## EXERCISE DETAILS
Every entry should be duplicated verbatim, and no picture may appear in the copy.

——

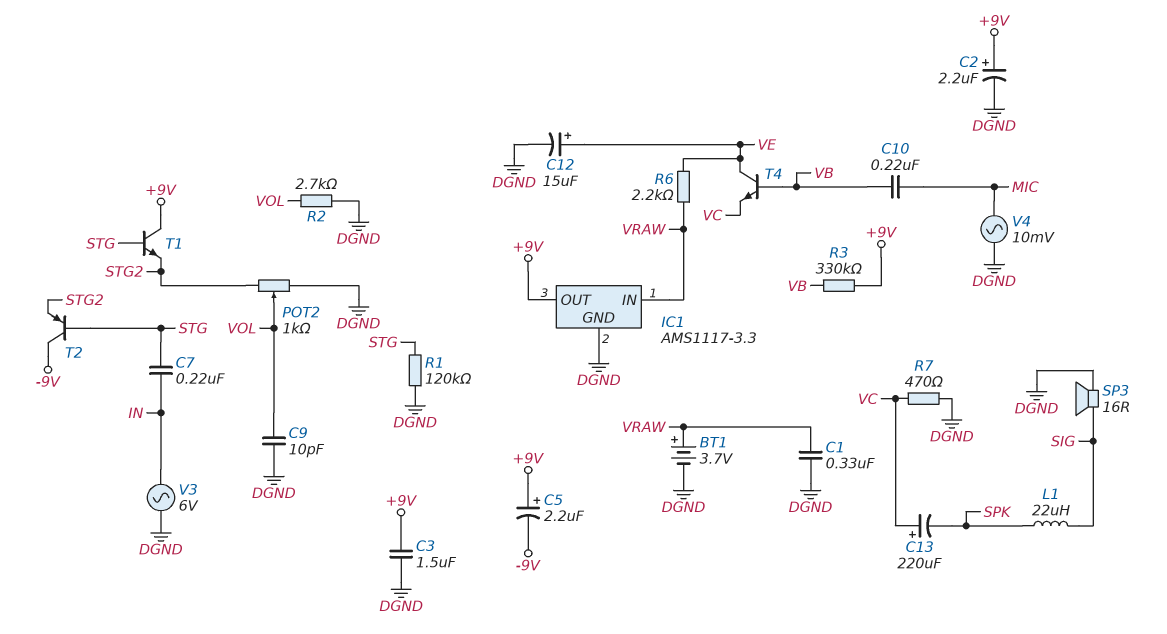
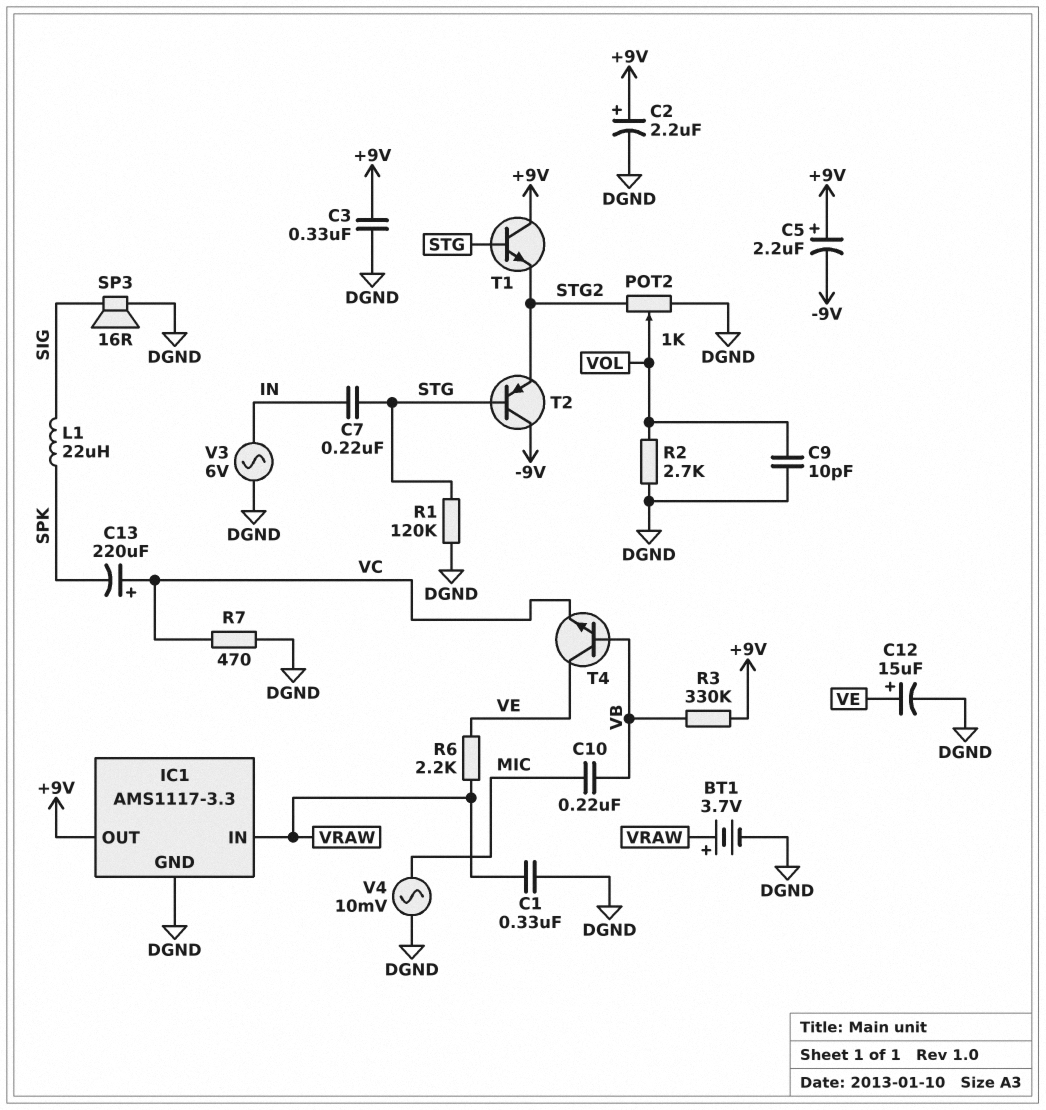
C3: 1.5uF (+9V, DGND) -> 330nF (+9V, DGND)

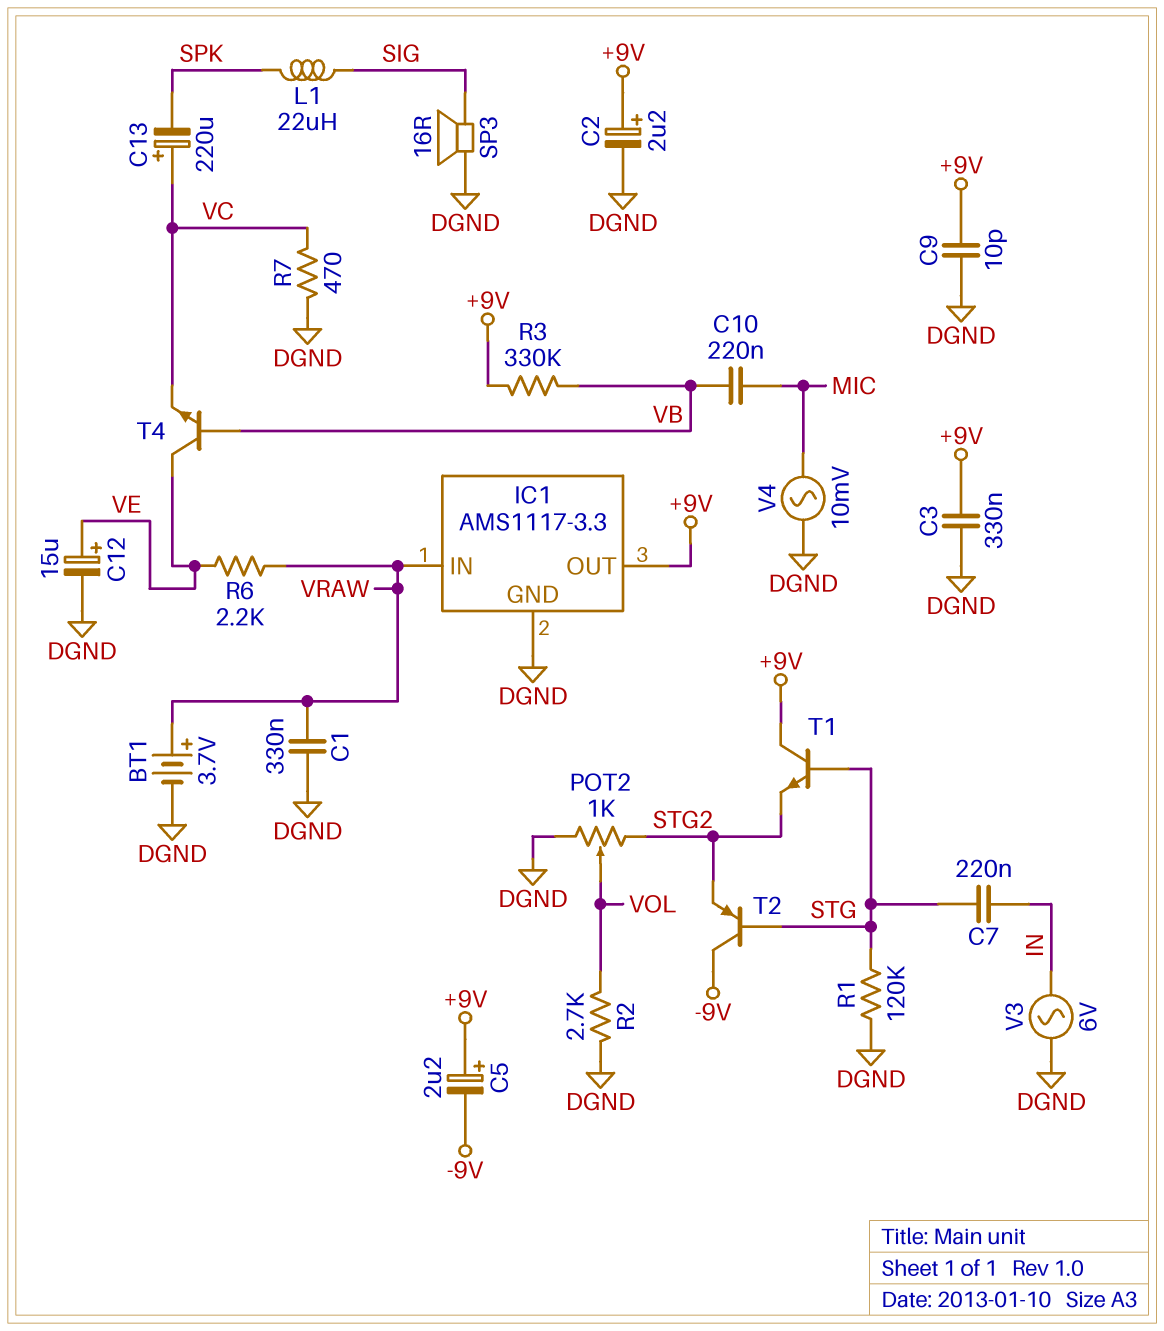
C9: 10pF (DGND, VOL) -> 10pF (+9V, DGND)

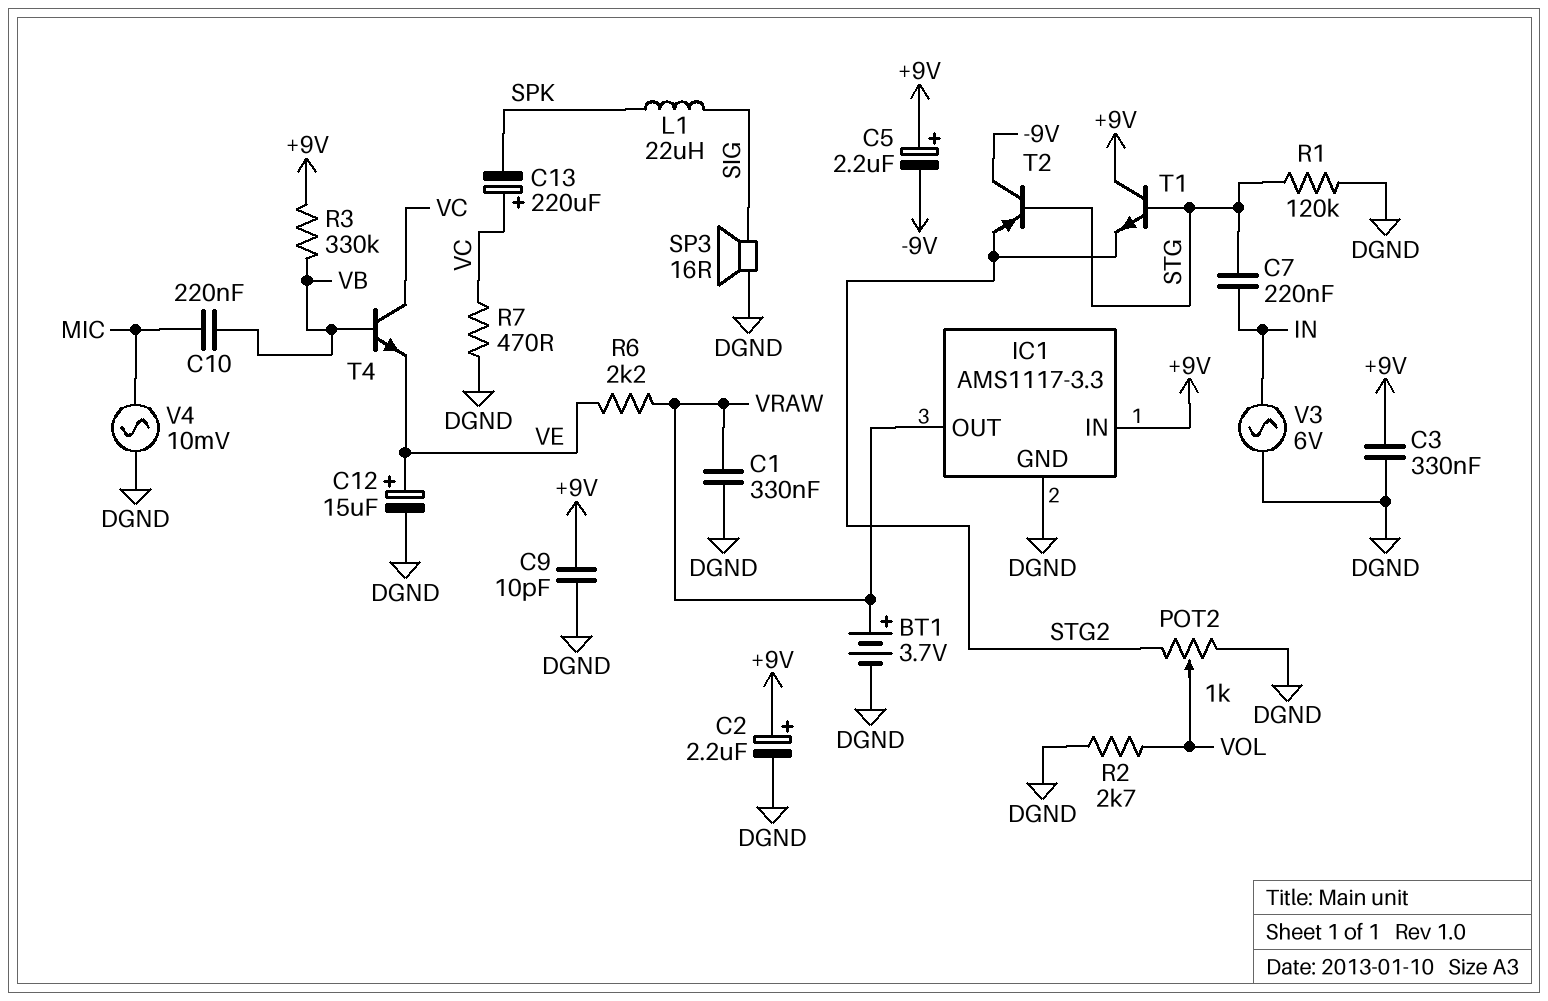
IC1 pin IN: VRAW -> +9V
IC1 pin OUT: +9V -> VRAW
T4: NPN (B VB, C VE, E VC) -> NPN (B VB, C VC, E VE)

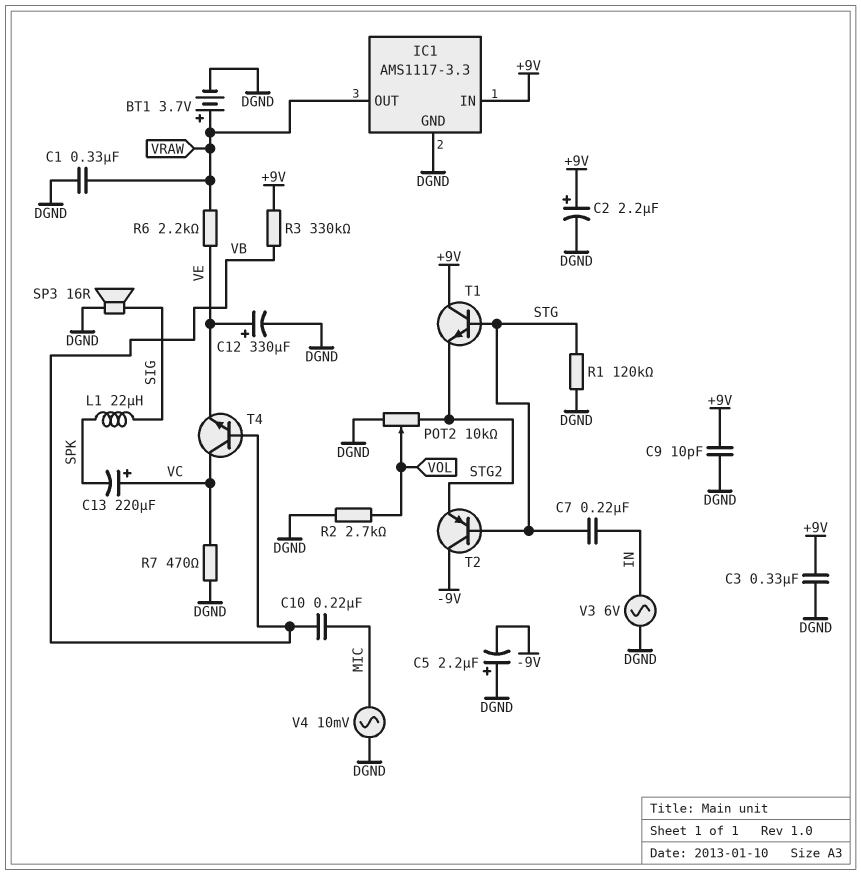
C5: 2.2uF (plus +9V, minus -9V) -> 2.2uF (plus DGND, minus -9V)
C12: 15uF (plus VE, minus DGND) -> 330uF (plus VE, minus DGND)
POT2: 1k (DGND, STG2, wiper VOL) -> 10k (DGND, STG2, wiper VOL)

——

## TASK SOLUTION
C3: 1.5uF (+9V, DGND) -> 330nF (+9V, DGND)

C9: 10pF (DGND, VOL) -> 10pF (+9V, DGND)

IC1 pin IN: VRAW -> +9V
IC1 pin OUT: +9V -> VRAW
T4: NPN (B VB, C VE, E VC) -> NPN (B VB, C VC, E VE)

C5: 2.2uF (plus +9V, minus -9V) -> 2.2uF (plus DGND, minus -9V)
C12: 15uF (plus VE, minus DGND) -> 330uF (plus VE, minus DGND)
POT2: 1k (DGND, STG2, wiper VOL) -> 10k (DGND, STG2, wiper VOL)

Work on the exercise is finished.